### Source information
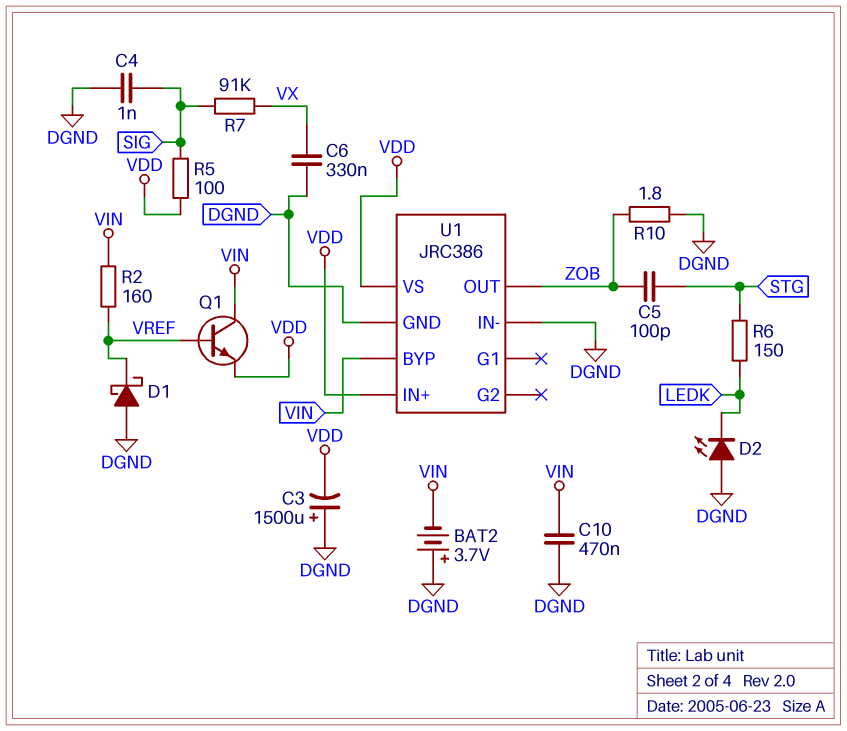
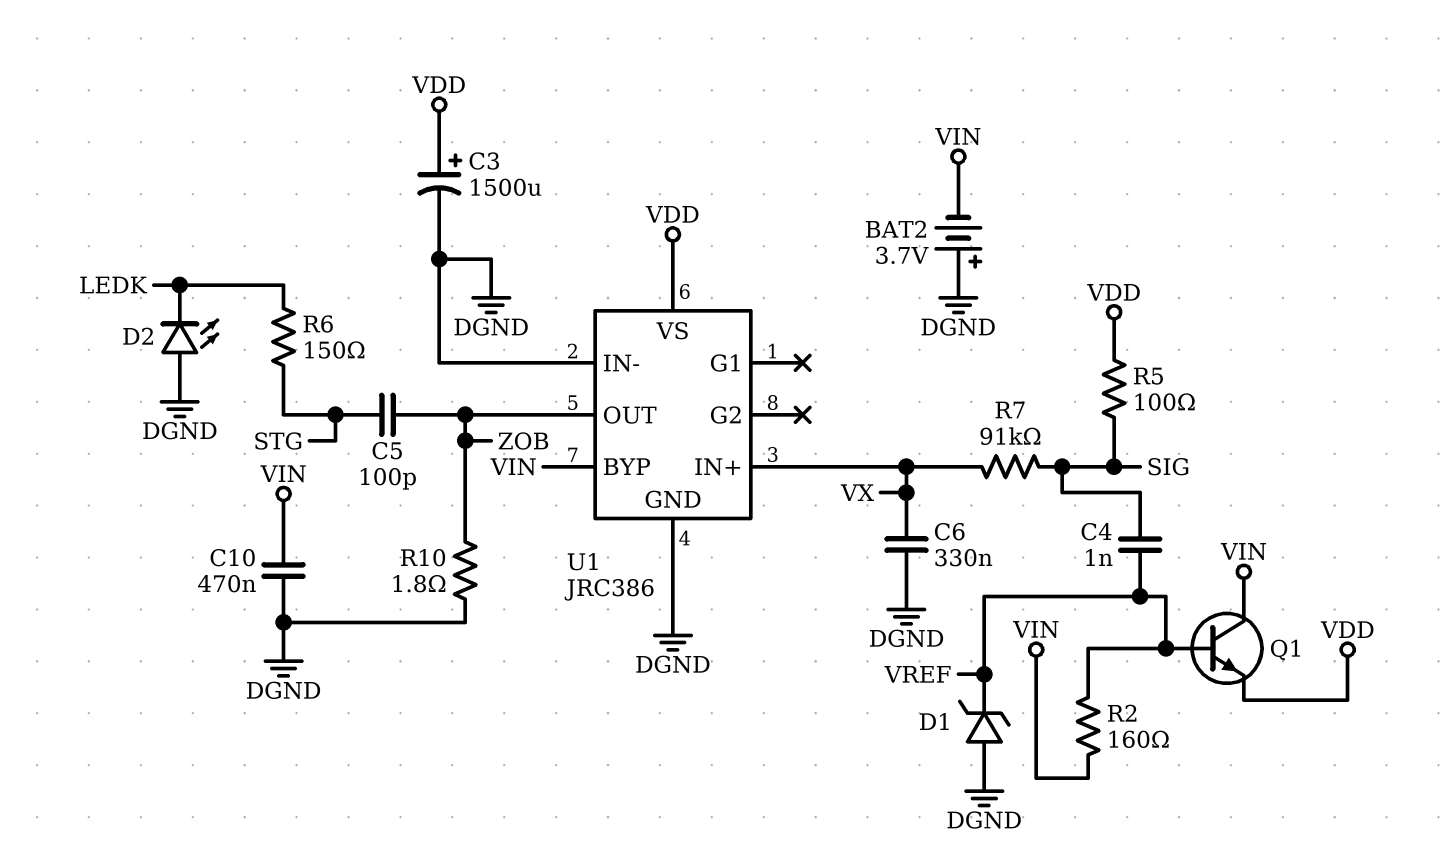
C3: 1500uF (plus DGND, minus VDD) -> 1500uF (plus VDD, minus DGND)
C4: 1nF (DGND, SIG) -> 1nF (SIG, VREF)
D1: schottky (A DGND, K VREF) -> zener (A DGND, K VREF)
U1 pin IN+: VDD -> VX

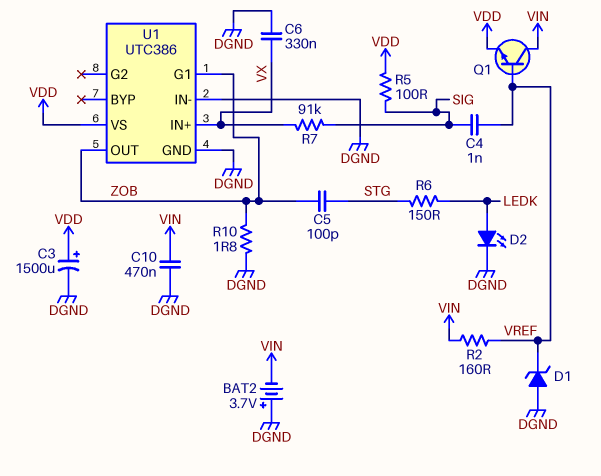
D2: LED (A DGND, K LEDK) -> LED (A LEDK, K DGND)
U1: JRC386 -> UTC386
U1 pin BYP: VIN -> none
U1 pin G1: none -> ZOB

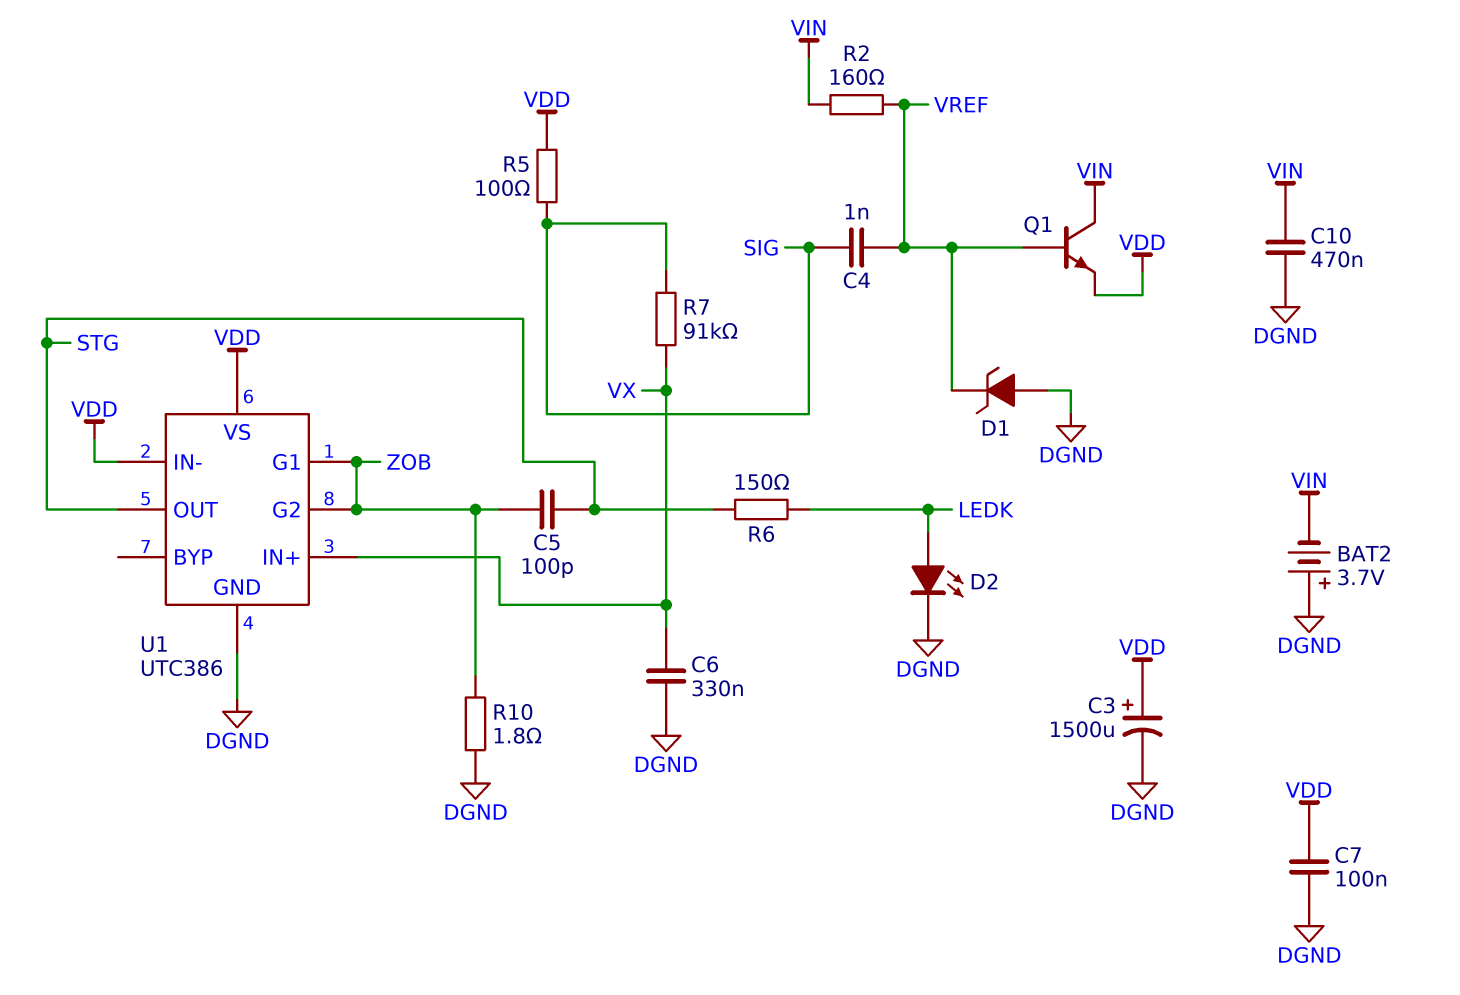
C7: none -> 100nF (DGND, VDD)
U1 pin G2: none -> ZOB
U1 pin IN-: DGND -> VDD
U1 pin OUT: ZOB -> STG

### Brief
Your copy should hold only the lines running from the one that contains "C4: 1nF (DGND, SIG) -> 1nF (SIG, VREF)" through the final line of the data; transcribe them exactly, both ends included, and leave pictures out.

### Result for this task
C4: 1nF (DGND, SIG) -> 1nF (SIG, VREF)
D1: schottky (A DGND, K VREF) -> zener (A DGND, K VREF)
U1 pin IN+: VDD -> VX

D2: LED (A DGND, K LEDK) -> LED (A LEDK, K DGND)
U1: JRC386 -> UTC386
U1 pin BYP: VIN -> none
U1 pin G1: none -> ZOB

C7: none -> 100nF (DGND, VDD)
U1 pin G2: none -> ZOB
U1 pin IN-: DGND -> VDD
U1 pin OUT: ZOB -> STG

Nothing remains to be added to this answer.